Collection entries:

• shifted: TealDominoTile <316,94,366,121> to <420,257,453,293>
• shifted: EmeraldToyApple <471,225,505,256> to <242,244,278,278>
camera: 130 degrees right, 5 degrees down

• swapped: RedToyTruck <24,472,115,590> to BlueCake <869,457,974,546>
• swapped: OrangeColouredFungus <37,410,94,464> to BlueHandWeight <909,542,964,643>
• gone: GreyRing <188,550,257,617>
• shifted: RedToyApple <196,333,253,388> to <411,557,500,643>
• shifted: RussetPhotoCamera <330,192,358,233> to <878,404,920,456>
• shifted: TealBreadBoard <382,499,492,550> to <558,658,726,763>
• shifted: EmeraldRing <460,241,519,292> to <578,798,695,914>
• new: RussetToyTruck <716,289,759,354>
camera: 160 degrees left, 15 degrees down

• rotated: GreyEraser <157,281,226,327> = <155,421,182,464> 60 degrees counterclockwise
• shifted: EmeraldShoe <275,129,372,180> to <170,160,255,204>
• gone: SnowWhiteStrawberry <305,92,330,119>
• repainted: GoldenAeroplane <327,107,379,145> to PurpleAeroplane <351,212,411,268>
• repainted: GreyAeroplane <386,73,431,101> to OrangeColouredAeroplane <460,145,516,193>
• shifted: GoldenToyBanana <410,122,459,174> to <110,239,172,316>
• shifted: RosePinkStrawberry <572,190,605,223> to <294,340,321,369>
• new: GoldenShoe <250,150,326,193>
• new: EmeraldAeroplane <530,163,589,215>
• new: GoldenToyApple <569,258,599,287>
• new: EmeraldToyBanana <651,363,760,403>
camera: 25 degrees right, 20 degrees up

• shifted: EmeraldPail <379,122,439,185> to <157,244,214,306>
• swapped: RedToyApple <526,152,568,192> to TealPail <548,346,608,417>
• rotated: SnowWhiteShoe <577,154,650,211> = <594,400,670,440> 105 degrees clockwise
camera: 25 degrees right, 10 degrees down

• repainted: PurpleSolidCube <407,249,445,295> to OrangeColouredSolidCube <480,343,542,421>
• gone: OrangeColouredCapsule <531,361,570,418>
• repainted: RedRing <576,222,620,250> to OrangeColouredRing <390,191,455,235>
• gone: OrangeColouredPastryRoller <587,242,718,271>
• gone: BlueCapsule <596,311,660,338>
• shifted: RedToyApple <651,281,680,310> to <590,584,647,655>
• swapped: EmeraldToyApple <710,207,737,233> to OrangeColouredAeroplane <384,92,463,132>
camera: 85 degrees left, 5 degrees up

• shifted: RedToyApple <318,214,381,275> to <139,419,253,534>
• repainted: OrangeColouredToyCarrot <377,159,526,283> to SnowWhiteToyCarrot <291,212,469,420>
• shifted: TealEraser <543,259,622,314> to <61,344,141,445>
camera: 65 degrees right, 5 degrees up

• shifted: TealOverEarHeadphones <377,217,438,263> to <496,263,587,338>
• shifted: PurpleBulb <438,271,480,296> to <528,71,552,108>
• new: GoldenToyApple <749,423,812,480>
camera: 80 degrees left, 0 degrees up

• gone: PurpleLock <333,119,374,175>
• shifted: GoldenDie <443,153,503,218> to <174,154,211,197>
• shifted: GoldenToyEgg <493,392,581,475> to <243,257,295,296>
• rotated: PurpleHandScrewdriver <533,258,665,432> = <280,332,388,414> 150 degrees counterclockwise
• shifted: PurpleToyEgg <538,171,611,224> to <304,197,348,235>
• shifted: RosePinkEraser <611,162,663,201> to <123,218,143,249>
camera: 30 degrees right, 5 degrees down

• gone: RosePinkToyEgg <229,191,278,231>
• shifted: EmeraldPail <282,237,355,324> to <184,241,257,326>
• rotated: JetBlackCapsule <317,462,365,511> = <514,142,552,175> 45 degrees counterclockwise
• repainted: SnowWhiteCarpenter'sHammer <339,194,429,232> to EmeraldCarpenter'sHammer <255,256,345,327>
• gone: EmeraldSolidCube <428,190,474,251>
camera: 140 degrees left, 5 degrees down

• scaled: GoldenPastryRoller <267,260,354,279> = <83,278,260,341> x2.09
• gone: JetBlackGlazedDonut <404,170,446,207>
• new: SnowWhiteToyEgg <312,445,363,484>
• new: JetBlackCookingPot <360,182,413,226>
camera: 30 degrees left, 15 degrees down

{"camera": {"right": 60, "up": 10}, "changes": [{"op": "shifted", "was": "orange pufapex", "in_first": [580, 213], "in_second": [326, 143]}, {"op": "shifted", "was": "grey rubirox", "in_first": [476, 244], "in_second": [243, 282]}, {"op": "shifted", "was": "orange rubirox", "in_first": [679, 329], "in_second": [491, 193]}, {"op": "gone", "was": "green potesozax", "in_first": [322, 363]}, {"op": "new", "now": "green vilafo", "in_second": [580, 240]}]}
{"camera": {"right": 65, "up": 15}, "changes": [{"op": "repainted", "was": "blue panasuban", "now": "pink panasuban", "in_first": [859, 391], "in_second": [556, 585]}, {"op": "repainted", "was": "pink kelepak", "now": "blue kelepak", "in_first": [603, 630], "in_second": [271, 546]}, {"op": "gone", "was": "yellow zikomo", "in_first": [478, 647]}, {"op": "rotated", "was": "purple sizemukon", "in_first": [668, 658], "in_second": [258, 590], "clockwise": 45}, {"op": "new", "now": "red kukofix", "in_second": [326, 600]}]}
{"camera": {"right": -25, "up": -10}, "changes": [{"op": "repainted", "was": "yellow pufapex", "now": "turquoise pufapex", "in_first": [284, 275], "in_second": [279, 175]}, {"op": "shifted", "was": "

» Problem to work on
The answer should be an exact copy of the data.

» Reply to the task
• shifted: TealDominoTile <316,94,366,121> to <420,257,453,293>
• shifted: EmeraldToyApple <471,225,505,256> to <242,244,278,278>
camera: 130 degrees right, 5 degrees down

• swapped: RedToyTruck <24,472,115,590> to BlueCake <869,457,974,546>
• swapped: OrangeColouredFungus <37,410,94,464> to BlueHandWeight <909,542,964,643>
• gone: GreyRing <188,550,257,617>
• shifted: RedToyApple <196,333,253,388> to <411,557,500,643>
• shifted: RussetPhotoCamera <330,192,358,233> to <878,404,920,456>
• shifted: TealBreadBoard <382,499,492,550> to <558,658,726,763>
• shifted: EmeraldRing <460,241,519,292> to <578,798,695,914>
• new: RussetToyTruck <716,289,759,354>
camera: 160 degrees left, 15 degrees down

• rotated: GreyEraser <157,281,226,327> = <155,421,182,464> 60 degrees counterclockwise
• shifted: EmeraldShoe <275,129,372,180> to <170,160,255,204>
• gone: SnowWhiteStrawberry <305,92,330,119>
• repainted: GoldenAeroplane <327,107,379,145> to PurpleAeroplane <351,212,411,268>
• repainted: GreyAeroplane <386,73,431,101> to OrangeColouredAeroplane <460,145,516,193>
• shifted: GoldenToyBanana <410,122,459,174> to <110,239,172,316>
• shifted: RosePinkStrawberry <572,190,605,223> to <294,340,321,369>
• new: GoldenShoe <250,150,326,193>
• new: EmeraldAeroplane <530,163,589,215>
• new: GoldenToyApple <569,258,599,287>
• new: EmeraldToyBanana <651,363,760,403>
camera: 25 degrees right, 20 degrees up

• shifted: EmeraldPail <379,122,439,185> to <157,244,214,306>
• swapped: RedToyApple <526,152,568,192> to TealPail <548,346,608,417>
• rotated: SnowWhiteShoe <577,154,650,211> = <594,400,670,440> 105 degrees clockwise
camera: 25 degrees right, 10 degrees down

• repainted: PurpleSolidCube <407,249,445,295> to OrangeColouredSolidCube <480,343,542,421>
• gone: OrangeColouredCapsule <531,361,570,418>
• repainted: RedRing <576,222,620,250> to OrangeColouredRing <390,191,455,235>
• gone: OrangeColouredPastryRoller <587,242,718,271>
• gone: BlueCapsule <596,311,660,338>
• shifted: RedToyApple <651,281,680,310> to <590,584,647,655>
• swapped: EmeraldToyApple <710,207,737,233> to OrangeColouredAeroplane <384,92,463,132>
camera: 85 degrees left, 5 degrees up

• shifted: RedToyApple <318,214,381,275> to <139,419,253,534>
• repainted: OrangeColouredToyCarrot <377,159,526,283> to SnowWhiteToyCarrot <291,212,469,420>
• shifted: TealEraser <543,259,622,314> to <61,344,141,445>
camera: 65 degrees right, 5 degrees up

• shifted: TealOverEarHeadphones <377,217,438,263> to <496,263,587,338>
• shifted: PurpleBulb <438,271,480,296> to <528,71,552,108>
• new: GoldenToyApple <749,423,812,480>
camera: 80 degrees left, 0 degrees up

• gone: PurpleLock <333,119,374,175>
• shifted: GoldenDie <443,153,503,218> to <174,154,211,197>
• shifted: GoldenToyEgg <493,392,581,475> to <243,257,295,296>
• rotated: PurpleHandScrewdriver <533,258,665,432> = <280,332,388,414> 150 degrees counterclockwise
• shifted: PurpleToyEgg <538,171,611,224> to <304,197,348,235>
• shifted: RosePinkEraser <611,162,663,201> to <123,218,143,249>
camera: 30 degrees right, 5 degrees down

• gone: RosePinkToyEgg <229,191,278,231>
• shifted: EmeraldPail <282,237,355,324> to <184,241,257,326>
• rotated: JetBlackCapsule <317,462,365,511> = <514,142,552,175> 45 degrees counterclockwise
• repainted: SnowWhiteCarpenter'sHammer <339,194,429,232> to EmeraldCarpenter'sHammer <255,256,345,327>
• gone: EmeraldSolidCube <428,190,474,251>
camera: 140 degrees left, 5 degrees down

• scaled: GoldenPastryRoller <267,260,354,279> = <83,278,260,341> x2.09
• gone: JetBlackGlazedDonut <404,170,446,207>
• new: SnowWhiteToyEgg <312,445,363,484>
• new: JetBlackCookingPot <360,182,413,226>
camera: 30 degrees left, 15 degrees down

{"camera": {"right": 60, "up": 10}, "changes": [{"op": "shifted", "was": "orange pufapex", "in_first": [580, 213], "in_second": [326, 143]}, {"op": "shifted", "was": "grey rubirox", "in_first": [476, 244], "in_second": [243, 282]}, {"op": "shifted", "was": "orange rubirox", "in_first": [679, 329], "in_second": [491, 193]}, {"op": "gone", "was": "green potesozax", "in_first": [322, 363]}, {"op": "new", "now": "green vilafo", "in_second": [580, 240]}]}
{"camera": {"right": 65, "up": 15}, "changes": [{"op": "repainted", "was": "blue panasuban", "now": "pink panasuban", "in_first": [859, 391], "in_second": [556, 585]}, {"op": "repainted", "was": "pink kelepak", "now": "blue kelepak", "in_first": [603, 630], "in_second": [271, 546]}, {"op": "gone", "was": "yellow zikomo", "in_first": [478, 647]}, {"op": "rotated", "was": "purple sizemukon", "in_first": [668, 658], "in_second": [258, 590], "clockwise": 45}, {"op": "new", "now": "red kukofix", "in_second": [326, 600]}]}
{"camera": {"right": -25, "up": -10}, "changes": [{"op": "repainted", "was": "yellow pufapex", "now": "turquoise pufapex", "in_first": [284, 275], "in_second": [279, 175]}, {"op": "shifted", "was": "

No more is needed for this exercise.